In the records, update everything from the line containing "Would you say" down to the line containing "They are not placed beside each other." by replacing "white wood door" with "white painted door" and leaving the rest unchanged, then give only those lines.

** Start of Dataset records **

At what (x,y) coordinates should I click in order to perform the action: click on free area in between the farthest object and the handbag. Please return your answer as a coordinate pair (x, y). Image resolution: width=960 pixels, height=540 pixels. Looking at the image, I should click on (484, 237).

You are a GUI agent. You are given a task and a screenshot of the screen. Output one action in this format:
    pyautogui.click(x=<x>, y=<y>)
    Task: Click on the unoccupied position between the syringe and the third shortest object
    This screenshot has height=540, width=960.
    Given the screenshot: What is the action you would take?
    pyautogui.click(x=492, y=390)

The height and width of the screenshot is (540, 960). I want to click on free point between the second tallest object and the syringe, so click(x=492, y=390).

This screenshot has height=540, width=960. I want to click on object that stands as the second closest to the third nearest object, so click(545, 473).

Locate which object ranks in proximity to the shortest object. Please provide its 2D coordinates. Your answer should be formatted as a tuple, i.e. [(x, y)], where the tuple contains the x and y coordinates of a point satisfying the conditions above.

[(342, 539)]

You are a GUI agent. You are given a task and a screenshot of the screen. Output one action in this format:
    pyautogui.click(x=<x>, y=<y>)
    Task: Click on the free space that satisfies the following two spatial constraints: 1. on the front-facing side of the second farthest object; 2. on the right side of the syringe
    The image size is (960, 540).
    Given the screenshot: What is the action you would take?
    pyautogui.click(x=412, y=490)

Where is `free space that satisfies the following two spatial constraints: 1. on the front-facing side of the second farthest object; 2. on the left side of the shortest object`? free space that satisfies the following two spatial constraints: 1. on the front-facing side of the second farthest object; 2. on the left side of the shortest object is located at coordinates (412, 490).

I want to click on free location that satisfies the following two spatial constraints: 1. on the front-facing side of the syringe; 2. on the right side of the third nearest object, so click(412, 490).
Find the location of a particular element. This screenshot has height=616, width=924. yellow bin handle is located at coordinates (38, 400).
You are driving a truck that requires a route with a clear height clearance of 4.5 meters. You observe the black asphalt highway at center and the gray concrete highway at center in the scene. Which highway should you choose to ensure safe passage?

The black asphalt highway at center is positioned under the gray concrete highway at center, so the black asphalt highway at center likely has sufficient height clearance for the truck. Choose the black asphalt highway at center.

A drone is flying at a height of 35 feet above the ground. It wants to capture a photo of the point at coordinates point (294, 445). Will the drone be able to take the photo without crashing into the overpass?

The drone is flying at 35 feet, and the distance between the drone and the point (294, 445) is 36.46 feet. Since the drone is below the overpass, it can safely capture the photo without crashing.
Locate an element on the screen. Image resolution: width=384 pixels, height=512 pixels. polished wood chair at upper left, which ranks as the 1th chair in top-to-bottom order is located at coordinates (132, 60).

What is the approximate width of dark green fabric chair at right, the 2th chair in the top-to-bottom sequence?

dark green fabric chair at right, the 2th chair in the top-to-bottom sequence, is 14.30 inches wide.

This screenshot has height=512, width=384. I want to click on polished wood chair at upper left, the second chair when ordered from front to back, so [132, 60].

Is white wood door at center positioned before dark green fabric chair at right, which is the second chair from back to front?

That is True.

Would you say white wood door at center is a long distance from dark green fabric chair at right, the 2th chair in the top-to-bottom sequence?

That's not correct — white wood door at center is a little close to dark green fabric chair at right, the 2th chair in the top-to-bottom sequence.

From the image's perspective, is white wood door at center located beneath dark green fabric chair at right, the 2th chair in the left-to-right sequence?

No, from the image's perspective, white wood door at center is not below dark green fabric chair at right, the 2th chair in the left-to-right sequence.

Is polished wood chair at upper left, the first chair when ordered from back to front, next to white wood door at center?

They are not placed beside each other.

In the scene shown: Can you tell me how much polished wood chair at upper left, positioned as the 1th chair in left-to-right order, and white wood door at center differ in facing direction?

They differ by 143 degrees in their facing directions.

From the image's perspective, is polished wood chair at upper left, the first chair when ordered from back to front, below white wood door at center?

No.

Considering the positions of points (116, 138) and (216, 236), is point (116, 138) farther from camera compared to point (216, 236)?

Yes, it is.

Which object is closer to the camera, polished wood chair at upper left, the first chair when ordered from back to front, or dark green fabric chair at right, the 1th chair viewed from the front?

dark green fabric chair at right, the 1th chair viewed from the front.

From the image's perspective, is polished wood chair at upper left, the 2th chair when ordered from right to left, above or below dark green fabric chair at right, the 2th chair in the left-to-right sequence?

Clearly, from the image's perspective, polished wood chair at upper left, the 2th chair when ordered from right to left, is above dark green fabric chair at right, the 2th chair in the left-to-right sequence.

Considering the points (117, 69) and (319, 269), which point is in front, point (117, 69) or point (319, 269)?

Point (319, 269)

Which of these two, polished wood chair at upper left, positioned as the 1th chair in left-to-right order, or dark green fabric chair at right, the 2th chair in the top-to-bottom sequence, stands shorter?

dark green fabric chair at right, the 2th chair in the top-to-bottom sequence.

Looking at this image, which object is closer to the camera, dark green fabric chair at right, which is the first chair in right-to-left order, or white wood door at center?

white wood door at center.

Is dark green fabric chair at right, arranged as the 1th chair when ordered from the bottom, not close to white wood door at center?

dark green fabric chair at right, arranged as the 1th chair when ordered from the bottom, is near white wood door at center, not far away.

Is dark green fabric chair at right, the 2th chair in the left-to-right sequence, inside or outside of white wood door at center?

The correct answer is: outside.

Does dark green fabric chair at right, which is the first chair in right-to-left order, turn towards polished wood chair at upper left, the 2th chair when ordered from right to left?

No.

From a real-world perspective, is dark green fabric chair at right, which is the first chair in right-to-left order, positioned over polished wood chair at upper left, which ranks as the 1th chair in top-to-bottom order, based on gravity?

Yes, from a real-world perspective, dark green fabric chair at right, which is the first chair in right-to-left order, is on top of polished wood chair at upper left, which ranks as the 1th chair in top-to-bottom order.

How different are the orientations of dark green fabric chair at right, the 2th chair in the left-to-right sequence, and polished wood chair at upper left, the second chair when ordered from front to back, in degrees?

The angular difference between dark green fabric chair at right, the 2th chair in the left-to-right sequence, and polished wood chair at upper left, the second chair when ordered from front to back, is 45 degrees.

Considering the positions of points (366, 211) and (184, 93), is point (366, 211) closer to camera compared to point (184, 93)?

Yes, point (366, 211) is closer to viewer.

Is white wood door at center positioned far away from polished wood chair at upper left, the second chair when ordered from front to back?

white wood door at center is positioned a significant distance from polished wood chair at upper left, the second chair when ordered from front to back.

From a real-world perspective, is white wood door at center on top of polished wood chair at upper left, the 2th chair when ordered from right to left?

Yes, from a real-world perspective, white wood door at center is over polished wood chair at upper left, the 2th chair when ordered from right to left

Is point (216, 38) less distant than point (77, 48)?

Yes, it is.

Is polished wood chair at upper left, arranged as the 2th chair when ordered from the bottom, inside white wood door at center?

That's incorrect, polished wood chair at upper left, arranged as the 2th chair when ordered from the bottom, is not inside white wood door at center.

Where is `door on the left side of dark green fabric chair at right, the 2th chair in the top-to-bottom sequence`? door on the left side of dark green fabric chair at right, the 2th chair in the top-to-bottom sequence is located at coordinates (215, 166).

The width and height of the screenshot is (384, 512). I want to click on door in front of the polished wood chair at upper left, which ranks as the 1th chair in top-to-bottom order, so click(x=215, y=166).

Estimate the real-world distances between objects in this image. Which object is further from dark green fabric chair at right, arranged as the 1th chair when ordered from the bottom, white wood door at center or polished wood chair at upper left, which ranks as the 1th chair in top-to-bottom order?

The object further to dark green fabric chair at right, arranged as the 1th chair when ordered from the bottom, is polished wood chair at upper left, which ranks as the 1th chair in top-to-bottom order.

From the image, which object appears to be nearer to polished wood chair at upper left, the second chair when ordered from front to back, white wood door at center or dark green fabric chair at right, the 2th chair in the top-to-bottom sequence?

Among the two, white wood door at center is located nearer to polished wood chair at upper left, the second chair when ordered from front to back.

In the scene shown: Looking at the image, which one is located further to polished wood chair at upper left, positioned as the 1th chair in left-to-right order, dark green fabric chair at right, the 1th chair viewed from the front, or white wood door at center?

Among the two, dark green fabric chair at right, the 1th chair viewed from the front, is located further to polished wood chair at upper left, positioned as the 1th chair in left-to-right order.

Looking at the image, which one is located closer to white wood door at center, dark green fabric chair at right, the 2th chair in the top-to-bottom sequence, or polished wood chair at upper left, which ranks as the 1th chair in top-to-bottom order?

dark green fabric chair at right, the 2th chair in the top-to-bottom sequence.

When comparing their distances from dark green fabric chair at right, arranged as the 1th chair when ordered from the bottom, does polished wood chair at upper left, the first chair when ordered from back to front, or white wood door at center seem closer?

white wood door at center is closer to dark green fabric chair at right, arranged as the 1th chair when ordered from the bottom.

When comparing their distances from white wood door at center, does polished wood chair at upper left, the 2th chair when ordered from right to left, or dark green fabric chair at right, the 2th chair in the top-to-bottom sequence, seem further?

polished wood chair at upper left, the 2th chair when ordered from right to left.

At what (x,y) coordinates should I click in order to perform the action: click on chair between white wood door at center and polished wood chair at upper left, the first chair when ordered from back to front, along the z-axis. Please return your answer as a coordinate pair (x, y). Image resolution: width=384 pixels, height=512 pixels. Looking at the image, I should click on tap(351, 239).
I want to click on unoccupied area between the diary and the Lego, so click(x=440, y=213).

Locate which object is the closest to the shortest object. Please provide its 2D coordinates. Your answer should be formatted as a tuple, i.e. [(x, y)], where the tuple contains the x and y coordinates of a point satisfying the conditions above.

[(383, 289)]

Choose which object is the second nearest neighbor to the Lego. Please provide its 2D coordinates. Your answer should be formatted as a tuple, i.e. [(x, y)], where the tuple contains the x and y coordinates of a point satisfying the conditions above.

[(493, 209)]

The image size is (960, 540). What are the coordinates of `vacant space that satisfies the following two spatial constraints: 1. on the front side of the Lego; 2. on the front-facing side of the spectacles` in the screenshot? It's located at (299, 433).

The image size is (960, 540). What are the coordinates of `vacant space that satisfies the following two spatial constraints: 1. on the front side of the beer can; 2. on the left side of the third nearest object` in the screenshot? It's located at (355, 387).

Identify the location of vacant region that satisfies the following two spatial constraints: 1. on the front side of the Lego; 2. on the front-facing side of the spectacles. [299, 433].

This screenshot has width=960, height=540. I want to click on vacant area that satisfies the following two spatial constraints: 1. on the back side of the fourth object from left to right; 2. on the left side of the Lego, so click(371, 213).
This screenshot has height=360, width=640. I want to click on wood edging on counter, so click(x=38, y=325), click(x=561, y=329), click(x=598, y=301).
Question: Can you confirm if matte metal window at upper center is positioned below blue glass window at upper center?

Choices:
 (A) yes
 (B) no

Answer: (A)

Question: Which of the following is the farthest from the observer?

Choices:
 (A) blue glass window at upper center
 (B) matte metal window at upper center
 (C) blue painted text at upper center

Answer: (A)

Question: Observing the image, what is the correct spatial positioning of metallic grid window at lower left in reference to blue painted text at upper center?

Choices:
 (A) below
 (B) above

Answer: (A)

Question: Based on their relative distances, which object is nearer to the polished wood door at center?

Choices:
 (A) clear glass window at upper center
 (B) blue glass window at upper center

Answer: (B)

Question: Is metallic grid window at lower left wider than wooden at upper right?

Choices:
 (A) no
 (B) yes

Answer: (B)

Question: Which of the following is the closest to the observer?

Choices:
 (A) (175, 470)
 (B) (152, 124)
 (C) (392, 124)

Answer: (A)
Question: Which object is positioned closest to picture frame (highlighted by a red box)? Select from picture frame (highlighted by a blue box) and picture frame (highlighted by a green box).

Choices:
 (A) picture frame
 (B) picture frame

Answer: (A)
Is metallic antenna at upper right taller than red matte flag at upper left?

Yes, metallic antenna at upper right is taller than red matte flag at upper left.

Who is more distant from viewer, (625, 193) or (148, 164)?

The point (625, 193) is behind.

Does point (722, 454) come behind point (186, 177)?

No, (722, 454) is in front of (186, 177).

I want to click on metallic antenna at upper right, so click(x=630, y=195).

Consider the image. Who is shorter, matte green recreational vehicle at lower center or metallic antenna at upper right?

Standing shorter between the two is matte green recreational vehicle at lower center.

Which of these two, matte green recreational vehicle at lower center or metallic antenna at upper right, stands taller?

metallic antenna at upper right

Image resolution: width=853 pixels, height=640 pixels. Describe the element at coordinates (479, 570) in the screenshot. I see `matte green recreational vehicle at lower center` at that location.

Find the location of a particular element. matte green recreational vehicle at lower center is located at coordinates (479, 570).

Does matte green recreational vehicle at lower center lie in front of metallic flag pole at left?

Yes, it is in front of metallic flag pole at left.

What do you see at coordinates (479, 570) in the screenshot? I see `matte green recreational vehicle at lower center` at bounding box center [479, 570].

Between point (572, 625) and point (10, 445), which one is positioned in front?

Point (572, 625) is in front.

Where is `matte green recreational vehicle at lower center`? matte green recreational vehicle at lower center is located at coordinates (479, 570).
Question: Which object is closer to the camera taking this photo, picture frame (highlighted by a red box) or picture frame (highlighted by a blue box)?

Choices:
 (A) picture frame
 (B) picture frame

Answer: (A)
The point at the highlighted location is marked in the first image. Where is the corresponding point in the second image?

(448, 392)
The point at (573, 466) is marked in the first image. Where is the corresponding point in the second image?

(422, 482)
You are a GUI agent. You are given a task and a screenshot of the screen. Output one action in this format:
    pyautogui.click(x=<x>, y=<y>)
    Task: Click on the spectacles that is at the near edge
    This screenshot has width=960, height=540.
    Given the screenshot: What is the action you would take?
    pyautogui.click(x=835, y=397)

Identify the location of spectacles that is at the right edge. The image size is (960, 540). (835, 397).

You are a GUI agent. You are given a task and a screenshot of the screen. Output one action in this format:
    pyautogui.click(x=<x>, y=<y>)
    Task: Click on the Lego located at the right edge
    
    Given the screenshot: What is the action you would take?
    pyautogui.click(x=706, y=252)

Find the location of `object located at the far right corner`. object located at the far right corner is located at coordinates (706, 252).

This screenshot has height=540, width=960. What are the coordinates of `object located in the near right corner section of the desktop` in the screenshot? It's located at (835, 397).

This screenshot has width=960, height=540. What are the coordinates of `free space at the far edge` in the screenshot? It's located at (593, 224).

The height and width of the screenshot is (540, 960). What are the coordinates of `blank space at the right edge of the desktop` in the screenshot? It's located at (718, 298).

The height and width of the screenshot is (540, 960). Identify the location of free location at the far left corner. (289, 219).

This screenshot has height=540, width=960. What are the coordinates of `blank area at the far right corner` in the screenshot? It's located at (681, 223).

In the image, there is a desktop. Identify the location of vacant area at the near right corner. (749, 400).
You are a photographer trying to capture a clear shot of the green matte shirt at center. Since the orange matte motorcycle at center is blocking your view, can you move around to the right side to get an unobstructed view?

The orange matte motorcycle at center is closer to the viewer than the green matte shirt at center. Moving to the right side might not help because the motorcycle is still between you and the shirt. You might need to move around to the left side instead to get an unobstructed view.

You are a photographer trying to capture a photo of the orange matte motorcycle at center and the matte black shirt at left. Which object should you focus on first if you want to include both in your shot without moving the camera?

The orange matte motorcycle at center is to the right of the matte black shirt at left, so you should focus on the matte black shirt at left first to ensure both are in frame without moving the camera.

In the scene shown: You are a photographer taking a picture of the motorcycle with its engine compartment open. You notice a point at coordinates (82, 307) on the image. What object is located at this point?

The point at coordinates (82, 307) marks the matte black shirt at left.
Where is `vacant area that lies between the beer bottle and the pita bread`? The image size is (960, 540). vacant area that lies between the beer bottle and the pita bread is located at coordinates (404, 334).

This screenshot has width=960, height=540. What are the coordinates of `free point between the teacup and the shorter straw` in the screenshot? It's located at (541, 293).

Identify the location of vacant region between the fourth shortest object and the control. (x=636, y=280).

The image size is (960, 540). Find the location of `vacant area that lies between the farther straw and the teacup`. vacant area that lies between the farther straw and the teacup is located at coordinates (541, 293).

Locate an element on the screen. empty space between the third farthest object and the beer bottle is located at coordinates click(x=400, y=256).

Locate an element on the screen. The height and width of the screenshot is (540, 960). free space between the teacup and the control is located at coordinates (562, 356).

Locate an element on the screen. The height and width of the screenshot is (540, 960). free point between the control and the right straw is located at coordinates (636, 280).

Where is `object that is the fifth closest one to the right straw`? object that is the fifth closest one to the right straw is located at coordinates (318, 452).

** End of Dataset records **

- Response to this task
Would you say white painted door at center is a long distance from dark green fabric chair at right, the 2th chair in the top-to-bottom sequence?

That's not correct — white painted door at center is a little close to dark green fabric chair at right, the 2th chair in the top-to-bottom sequence.

From the image's perspective, is white painted door at center located beneath dark green fabric chair at right, the 2th chair in the left-to-right sequence?

No, from the image's perspective, white painted door at center is not below dark green fabric chair at right, the 2th chair in the left-to-right sequence.

Is polished wood chair at upper left, the first chair when ordered from back to front, next to white painted door at center?

They are not placed beside each other.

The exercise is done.